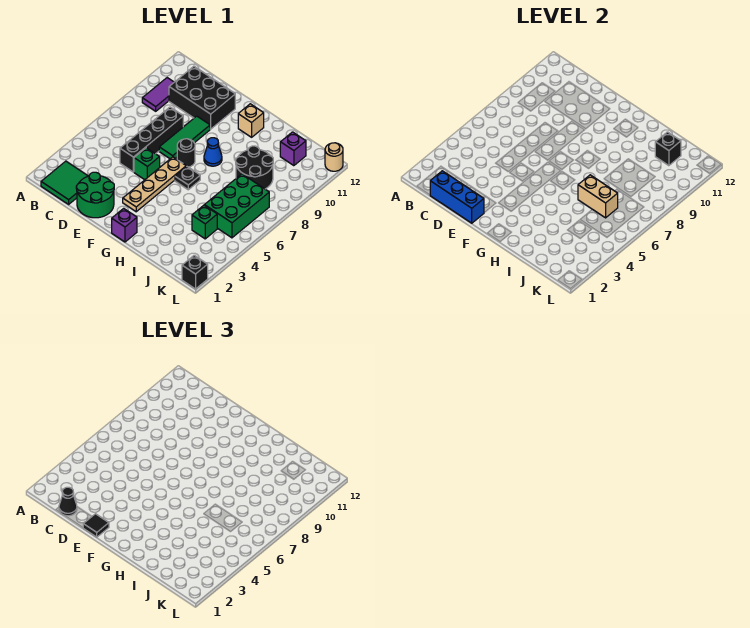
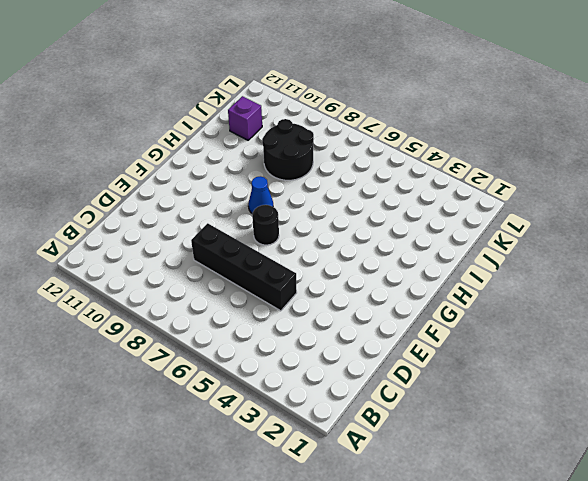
none -> green tile B1:C2 level 1
none -> purple tile B9:B10 level 1
none -> black brick C10:E11 level 1

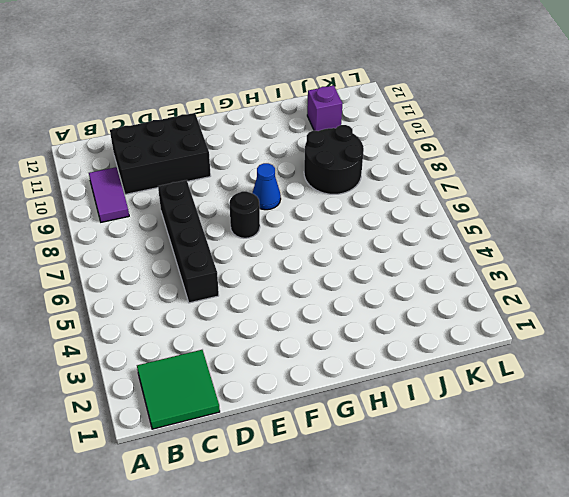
none -> green round brick D1:E2 level 1
none -> green brick E5 level 1
none -> green tile E7:E9 level 1

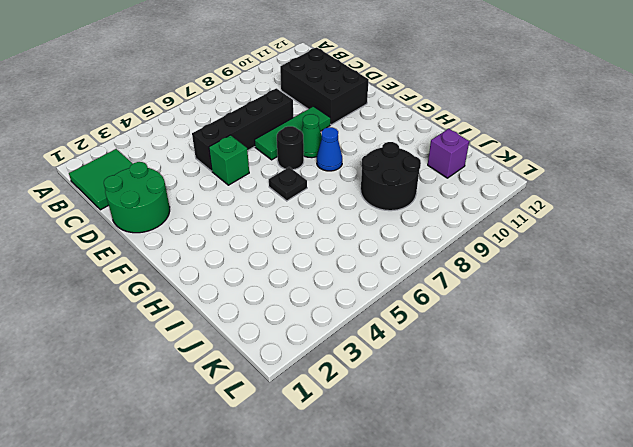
green cone F8 level 1 -> none
none -> purple tile B9:B10 level 1
none -> tan plate F3:F6 level 1
none -> purple brick G1 level 1

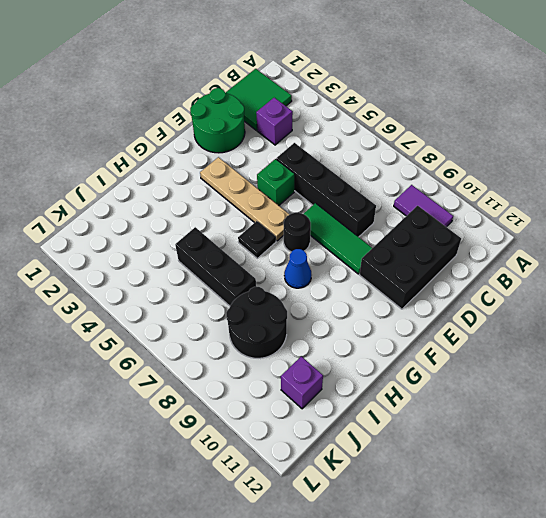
purple brick C3 level 1 -> purple brick G1 level 1
black brick I5:I7 level 1 -> none
none -> tan brick G11 level 1
none -> green brick J4 level 1
none -> green brick J5:K7 level 1

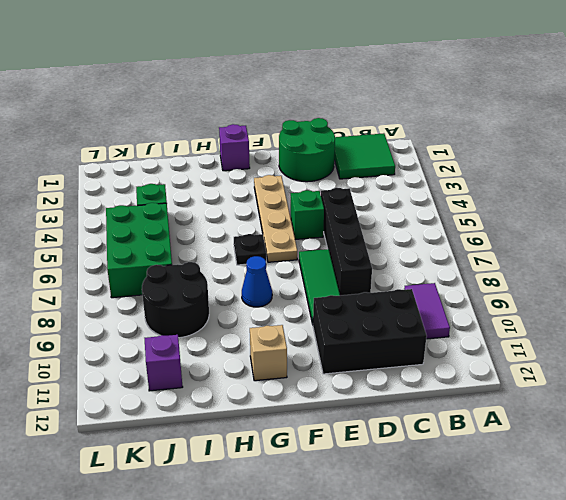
none -> black round brick F7 level 1
none -> black brick L1 level 1
none -> tan round brick L12 level 1

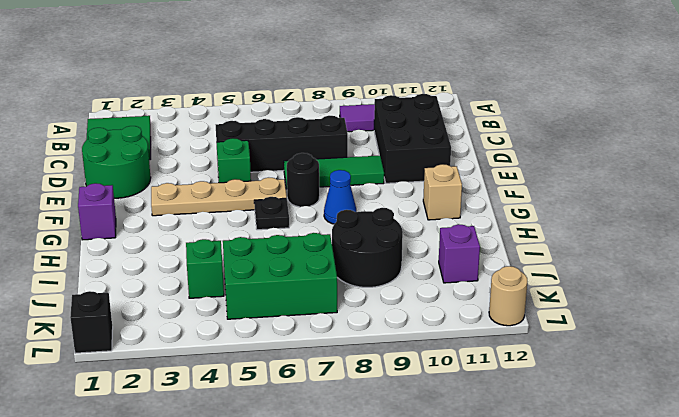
none -> blue brick C1:E1 level 2
none -> tan brick I6:J6 level 2
none -> black brick J11 level 2

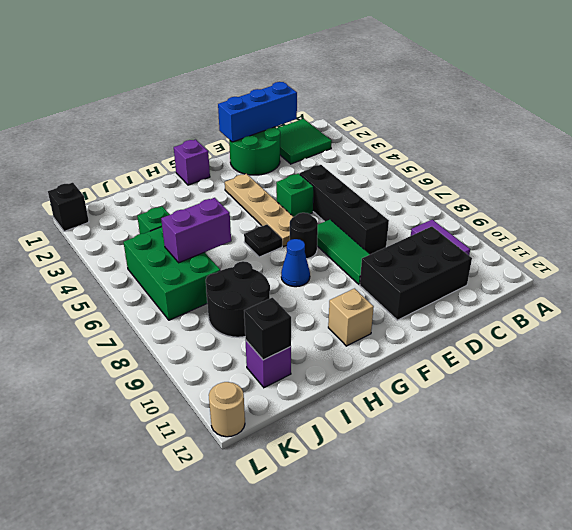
purple brick I6:J6 level 2 -> tan brick I6:J6 level 2
none -> black cone C1 level 3
none -> black tile E1 level 3

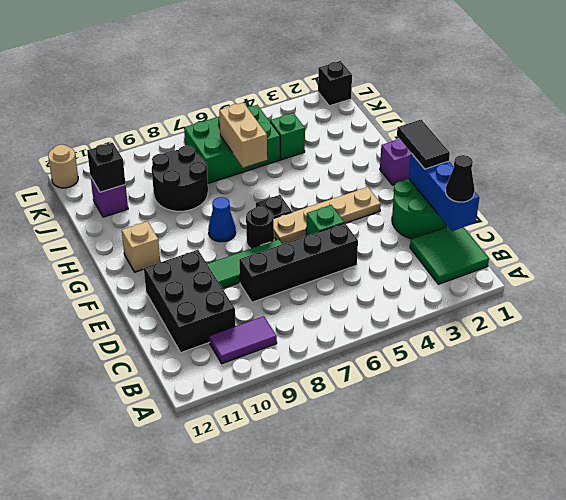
black tile E1:F1 level 3 -> black tile E1 level 3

# WHAT TO DO:
Each line above where the word "tile" occurs should be returned in full.

# TASK SOLUTION:
none -> green tile B1:C2 level 1
none -> purple tile B9:B10 level 1
none -> green tile E7:E9 level 1
none -> purple tile B9:B10 level 1
none -> black tile E1 level 3
black tile E1:F1 level 3 -> black tile E1 level 3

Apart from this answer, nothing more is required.